All of the entries need to be set down exactly as they read.

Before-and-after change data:
<<<<

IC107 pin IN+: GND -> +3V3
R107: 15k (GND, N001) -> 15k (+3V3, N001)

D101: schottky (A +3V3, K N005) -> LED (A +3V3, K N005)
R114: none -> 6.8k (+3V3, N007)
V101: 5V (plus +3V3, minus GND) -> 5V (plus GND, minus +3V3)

>>>>

RESPONSE AREA:
IC107 pin IN+: GND -> +3V3
R107: 15k (GND, N001) -> 15k (+3V3, N001)

D101: schottky (A +3V3, K N005) -> LED (A +3V3, K N005)
R114: none -> 6.8k (+3V3, N007)
V101: 5V (plus +3V3, minus GND) -> 5V (plus GND, minus +3V3)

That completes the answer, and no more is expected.